*Aim of the task*: Give again, exactly as written, each line of the material below starting at the line that contains "workbench: (330, 119)" and ending at the line that contains "sliding door: (340, 826) -> (913, 551), moved". Both ends count, and no other line does.

*Records for this exercise*:
◇ ◇ ◇ ◇ ◇

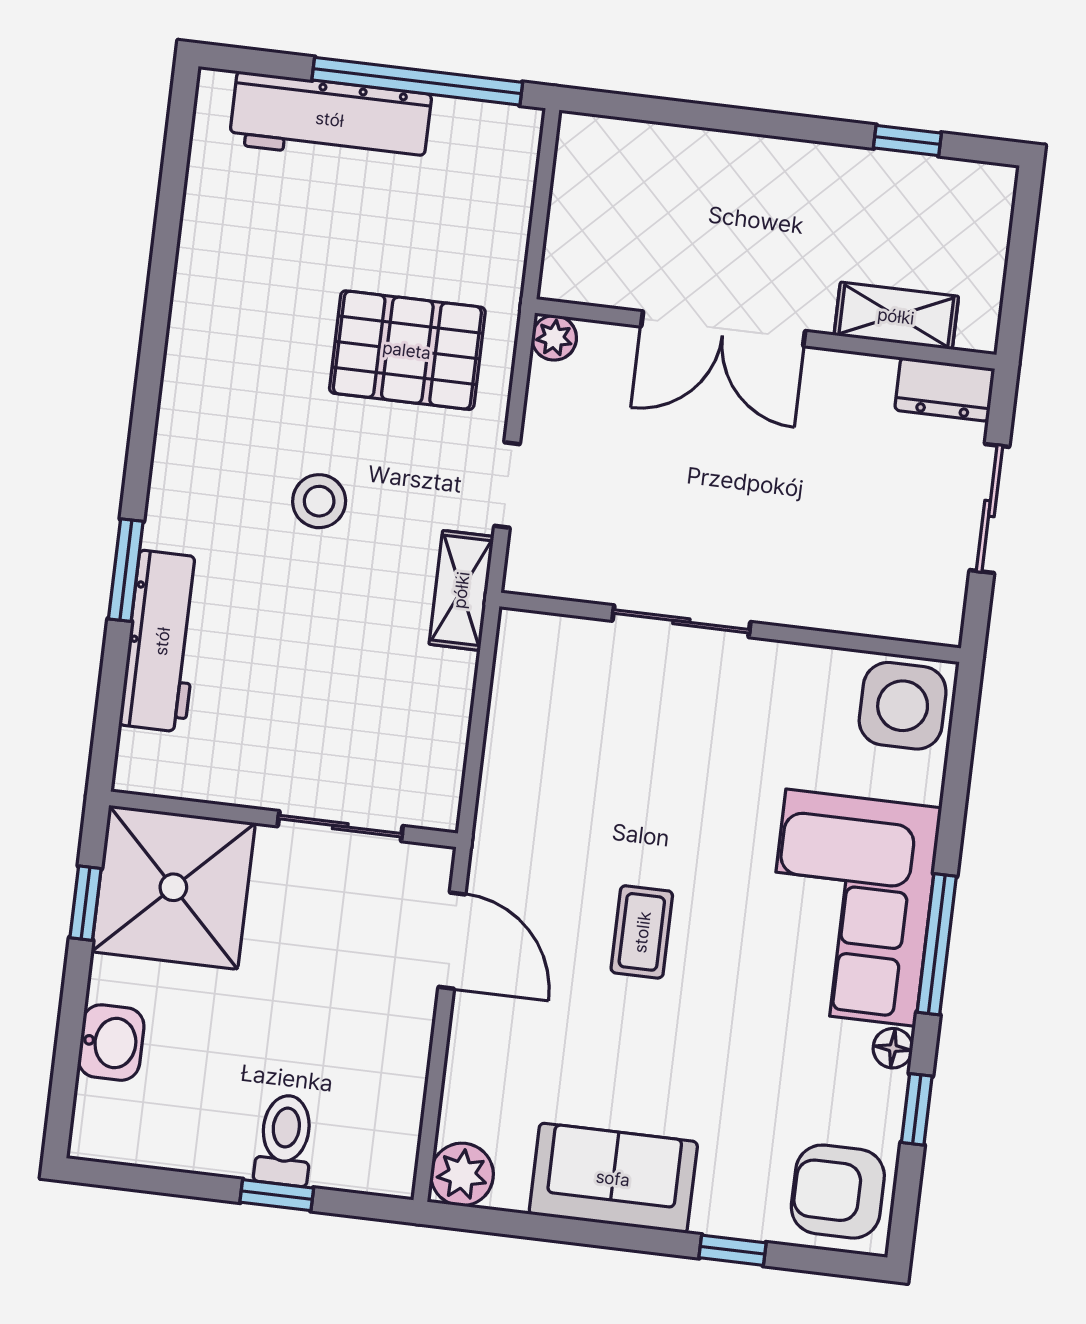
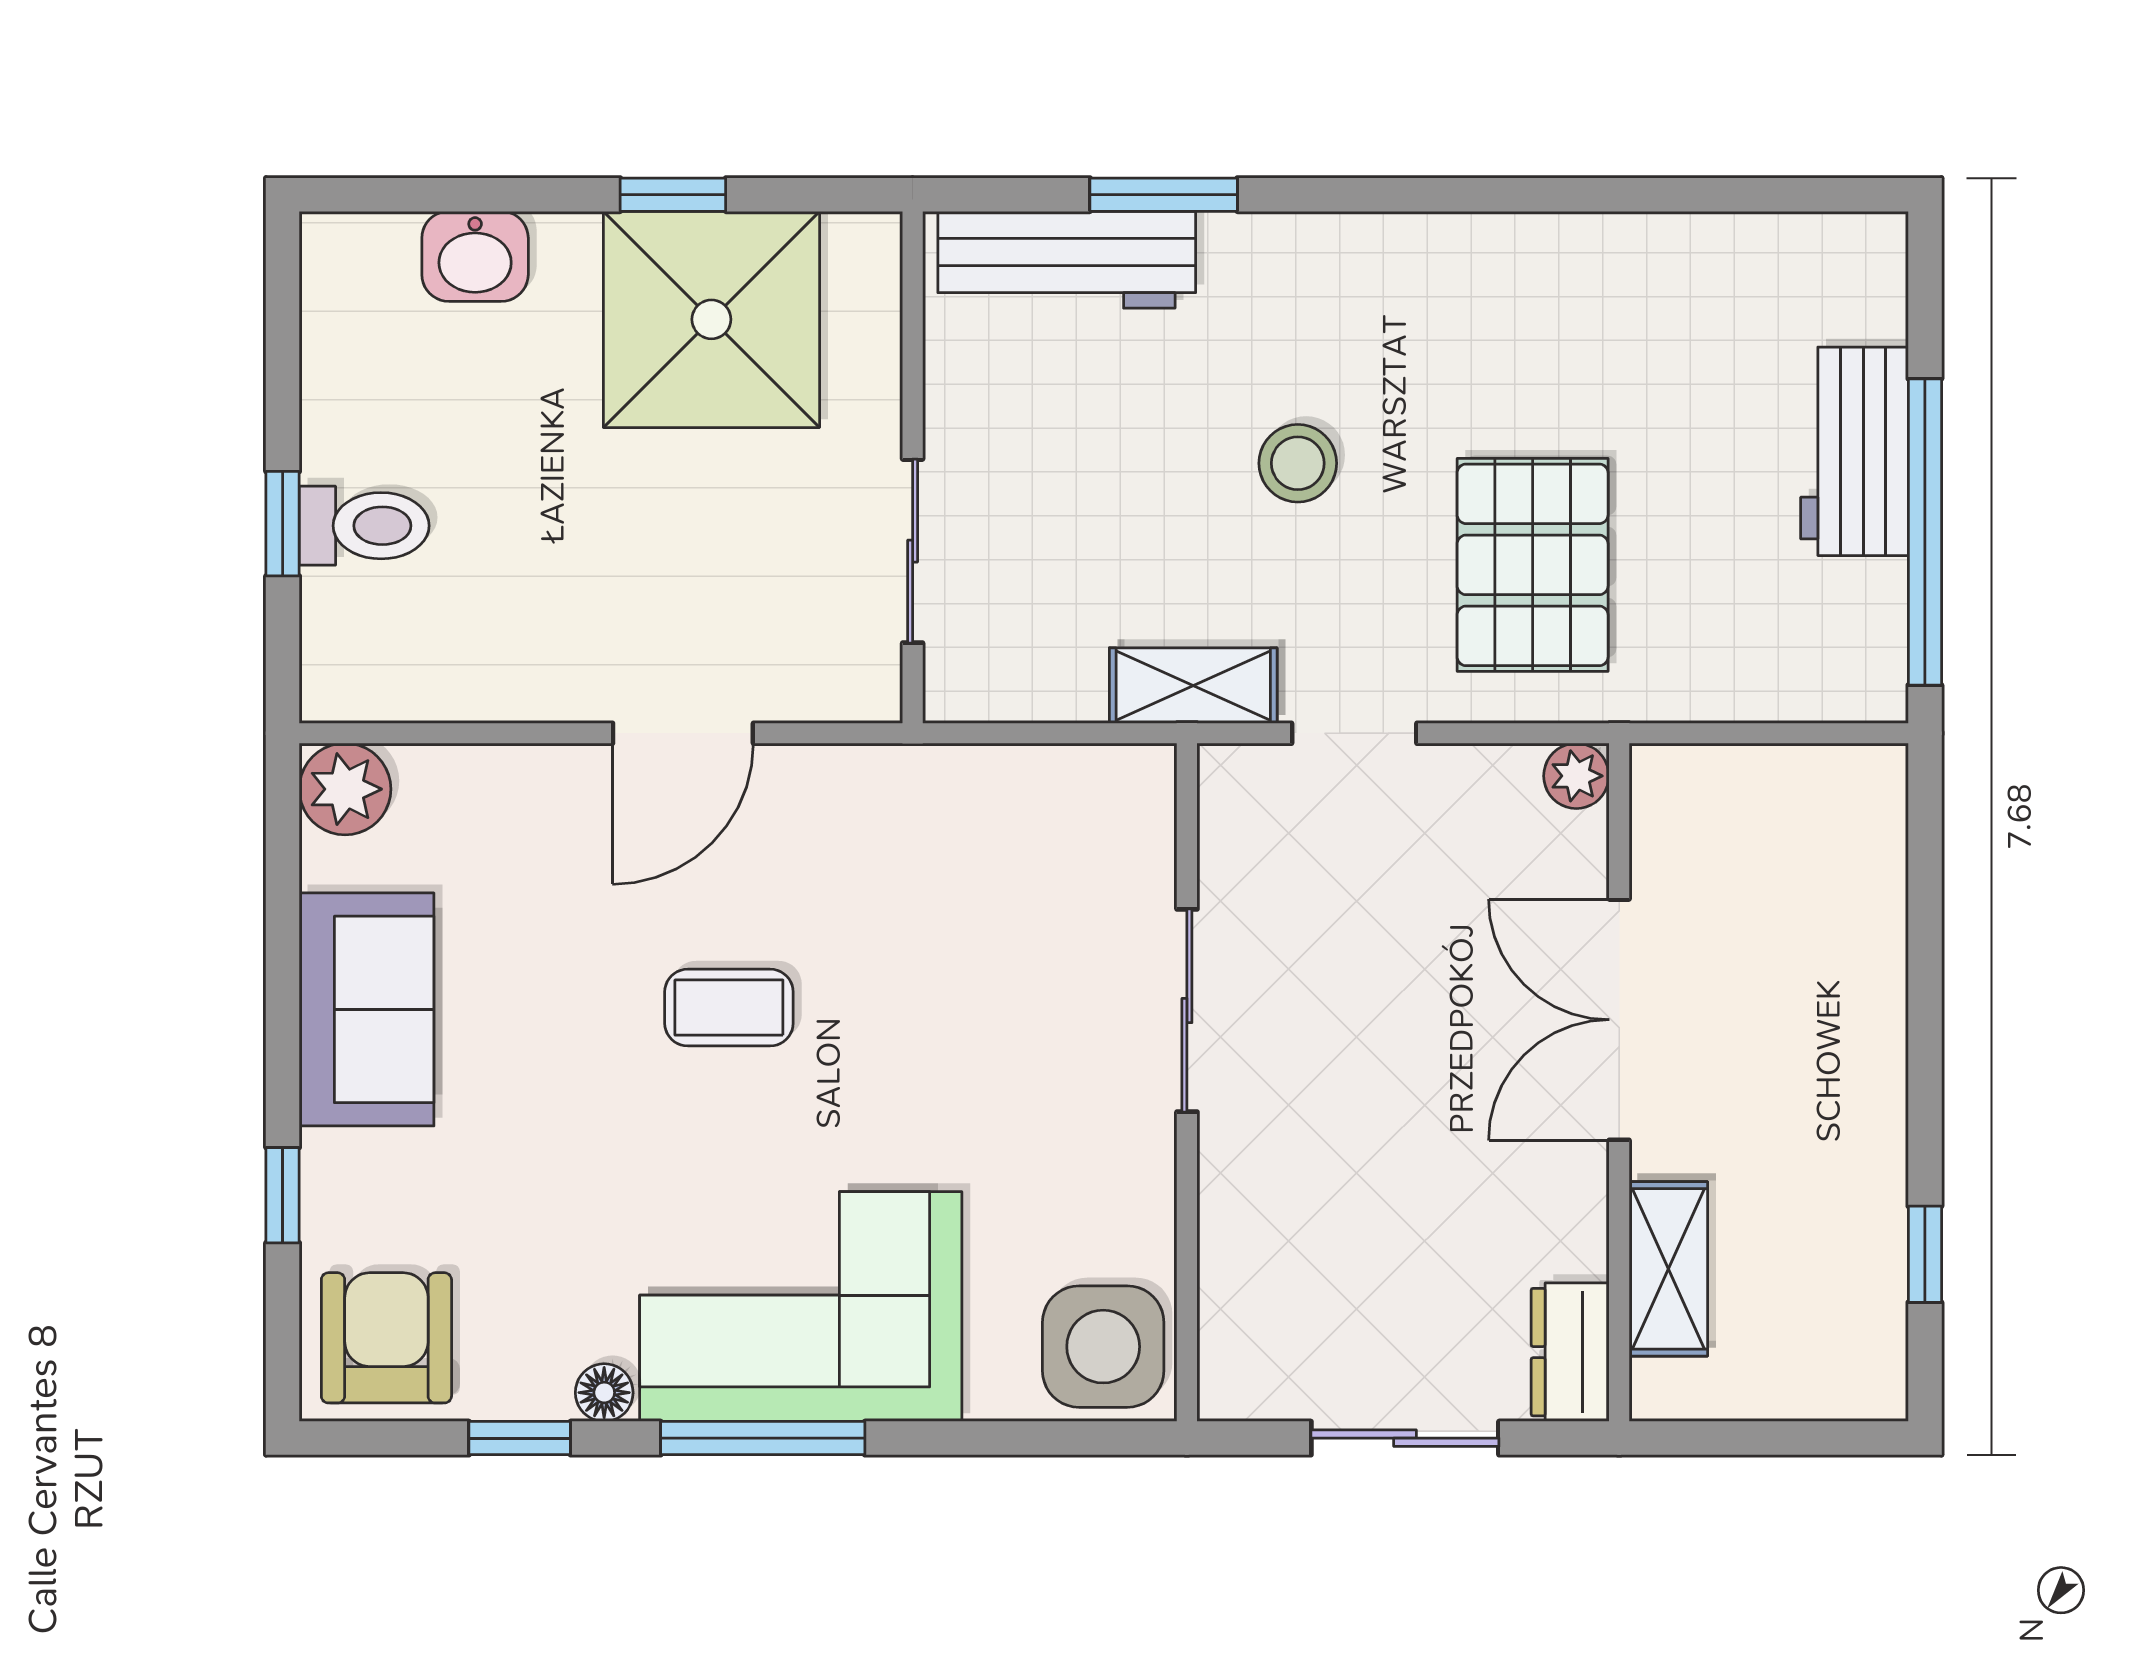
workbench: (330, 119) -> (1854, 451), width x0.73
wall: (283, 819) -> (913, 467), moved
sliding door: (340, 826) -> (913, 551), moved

◇ ◇ ◇ ◇ ◇

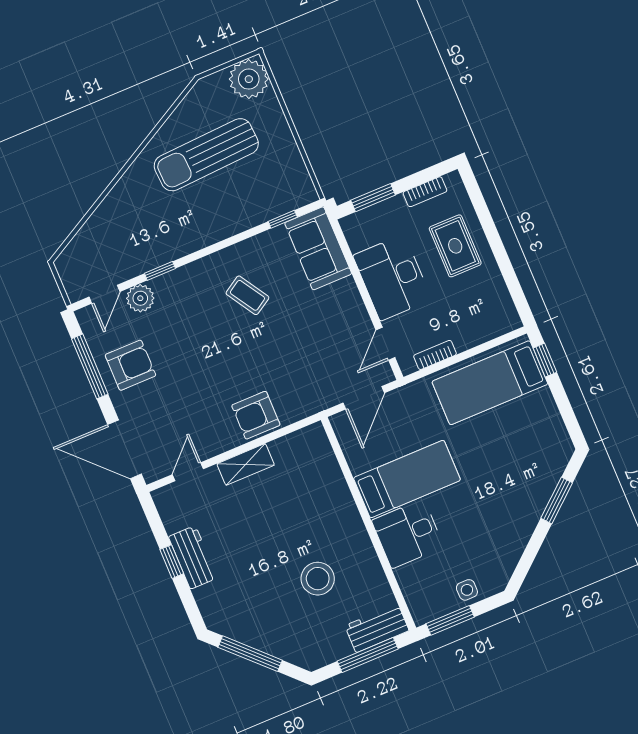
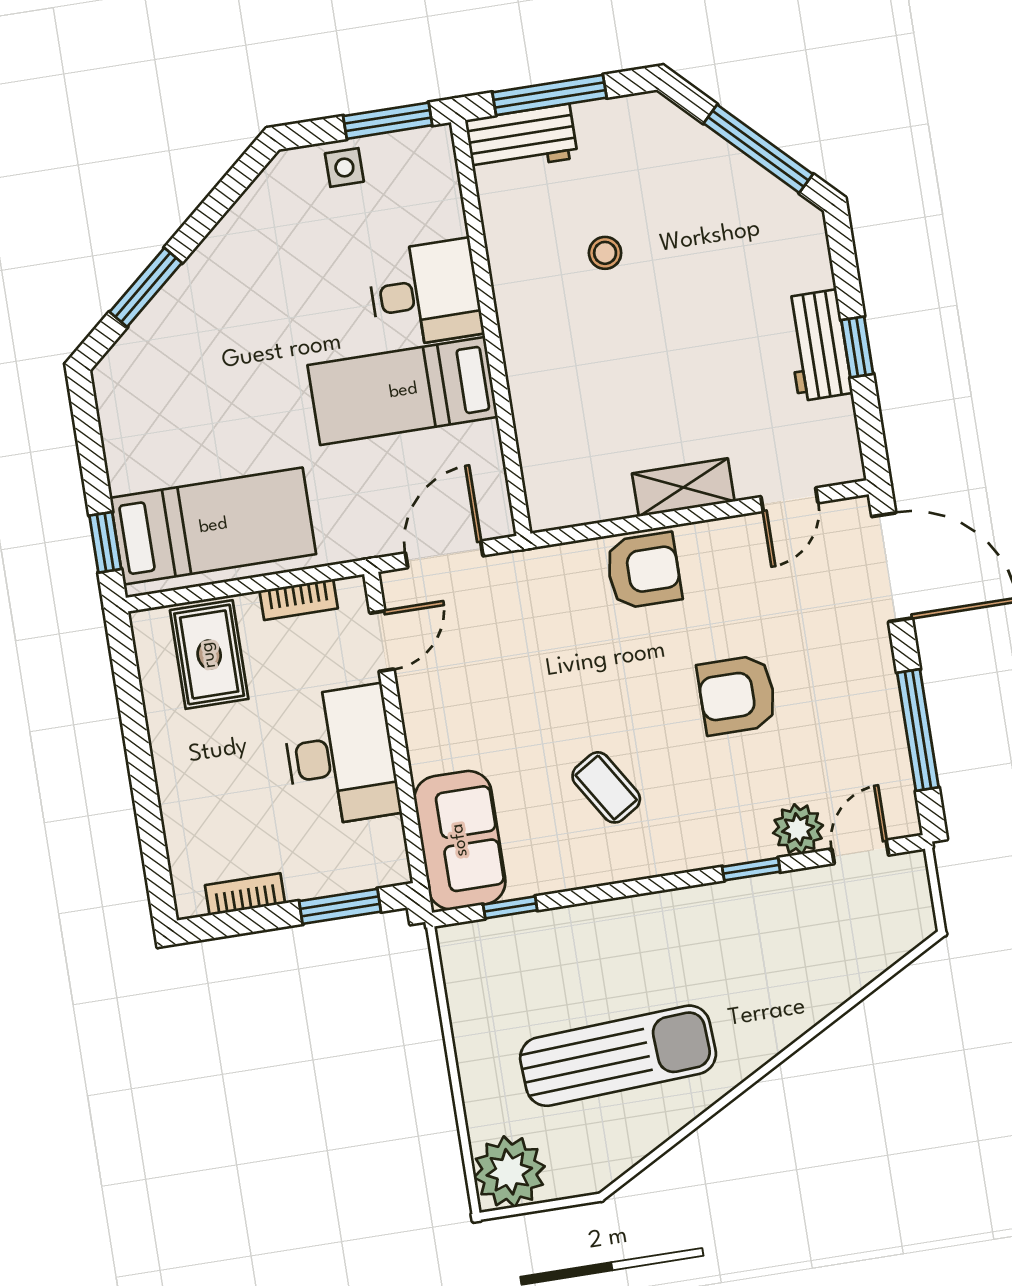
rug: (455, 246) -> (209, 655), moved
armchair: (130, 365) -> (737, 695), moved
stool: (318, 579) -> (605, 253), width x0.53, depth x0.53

◇ ◇ ◇ ◇ ◇

*Final answer*:
workbench: (330, 119) -> (1854, 451), width x0.73
wall: (283, 819) -> (913, 467), moved
sliding door: (340, 826) -> (913, 551), moved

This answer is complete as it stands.